Dataset excerpts
***
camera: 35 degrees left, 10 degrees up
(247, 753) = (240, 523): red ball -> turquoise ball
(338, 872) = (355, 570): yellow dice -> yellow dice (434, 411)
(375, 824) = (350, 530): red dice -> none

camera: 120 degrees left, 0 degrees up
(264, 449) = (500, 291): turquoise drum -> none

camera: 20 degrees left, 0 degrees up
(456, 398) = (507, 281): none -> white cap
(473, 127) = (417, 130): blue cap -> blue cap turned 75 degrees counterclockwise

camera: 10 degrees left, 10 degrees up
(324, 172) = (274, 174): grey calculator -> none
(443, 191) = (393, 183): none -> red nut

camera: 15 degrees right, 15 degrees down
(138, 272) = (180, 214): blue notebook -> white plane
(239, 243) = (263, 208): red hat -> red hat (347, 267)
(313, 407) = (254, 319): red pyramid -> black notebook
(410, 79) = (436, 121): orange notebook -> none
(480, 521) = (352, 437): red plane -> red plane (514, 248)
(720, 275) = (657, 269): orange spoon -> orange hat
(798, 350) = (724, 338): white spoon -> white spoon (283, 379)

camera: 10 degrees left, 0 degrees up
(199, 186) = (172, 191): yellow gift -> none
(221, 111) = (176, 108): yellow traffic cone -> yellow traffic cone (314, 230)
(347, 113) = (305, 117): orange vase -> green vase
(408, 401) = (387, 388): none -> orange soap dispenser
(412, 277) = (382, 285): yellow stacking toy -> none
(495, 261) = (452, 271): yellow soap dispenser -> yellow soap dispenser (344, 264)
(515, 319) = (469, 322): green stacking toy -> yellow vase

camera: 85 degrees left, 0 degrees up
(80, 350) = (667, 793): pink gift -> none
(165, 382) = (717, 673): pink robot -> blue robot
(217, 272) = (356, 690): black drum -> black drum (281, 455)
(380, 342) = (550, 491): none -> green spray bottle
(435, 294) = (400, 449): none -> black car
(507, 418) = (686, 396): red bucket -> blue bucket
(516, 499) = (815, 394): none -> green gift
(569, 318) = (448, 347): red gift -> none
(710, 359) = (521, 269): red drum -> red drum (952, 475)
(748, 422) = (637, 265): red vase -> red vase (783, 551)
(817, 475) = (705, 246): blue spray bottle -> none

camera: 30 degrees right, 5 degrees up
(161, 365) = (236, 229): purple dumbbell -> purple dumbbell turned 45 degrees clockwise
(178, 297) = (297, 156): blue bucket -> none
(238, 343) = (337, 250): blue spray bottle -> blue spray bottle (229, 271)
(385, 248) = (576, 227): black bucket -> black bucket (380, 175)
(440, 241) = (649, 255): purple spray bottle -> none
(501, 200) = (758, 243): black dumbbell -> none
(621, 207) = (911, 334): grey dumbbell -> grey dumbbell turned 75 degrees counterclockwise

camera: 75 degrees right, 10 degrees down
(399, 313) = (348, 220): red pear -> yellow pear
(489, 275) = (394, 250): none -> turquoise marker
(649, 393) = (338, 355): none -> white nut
***
_TASK ITEM:_
From the records above, extract exactly and only the lines that begin at the line with "(720, 275) = (657, 269): orange" and stop after the line with "(489, 275) = (394, 250): none".

_ANSWER TO THIS EXERCISE:_
(720, 275) = (657, 269): orange spoon -> orange hat
(798, 350) = (724, 338): white spoon -> white spoon (283, 379)

camera: 10 degrees left, 0 degrees up
(199, 186) = (172, 191): yellow gift -> none
(221, 111) = (176, 108): yellow traffic cone -> yellow traffic cone (314, 230)
(347, 113) = (305, 117): orange vase -> green vase
(408, 401) = (387, 388): none -> orange soap dispenser
(412, 277) = (382, 285): yellow stacking toy -> none
(495, 261) = (452, 271): yellow soap dispenser -> yellow soap dispenser (344, 264)
(515, 319) = (469, 322): green stacking toy -> yellow vase

camera: 85 degrees left, 0 degrees up
(80, 350) = (667, 793): pink gift -> none
(165, 382) = (717, 673): pink robot -> blue robot
(217, 272) = (356, 690): black drum -> black drum (281, 455)
(380, 342) = (550, 491): none -> green spray bottle
(435, 294) = (400, 449): none -> black car
(507, 418) = (686, 396): red bucket -> blue bucket
(516, 499) = (815, 394): none -> green gift
(569, 318) = (448, 347): red gift -> none
(710, 359) = (521, 269): red drum -> red drum (952, 475)
(748, 422) = (637, 265): red vase -> red vase (783, 551)
(817, 475) = (705, 246): blue spray bottle -> none

camera: 30 degrees right, 5 degrees up
(161, 365) = (236, 229): purple dumbbell -> purple dumbbell turned 45 degrees clockwise
(178, 297) = (297, 156): blue bucket -> none
(238, 343) = (337, 250): blue spray bottle -> blue spray bottle (229, 271)
(385, 248) = (576, 227): black bucket -> black bucket (380, 175)
(440, 241) = (649, 255): purple spray bottle -> none
(501, 200) = (758, 243): black dumbbell -> none
(621, 207) = (911, 334): grey dumbbell -> grey dumbbell turned 75 degrees counterclockwise

camera: 75 degrees right, 10 degrees down
(399, 313) = (348, 220): red pear -> yellow pear
(489, 275) = (394, 250): none -> turquoise marker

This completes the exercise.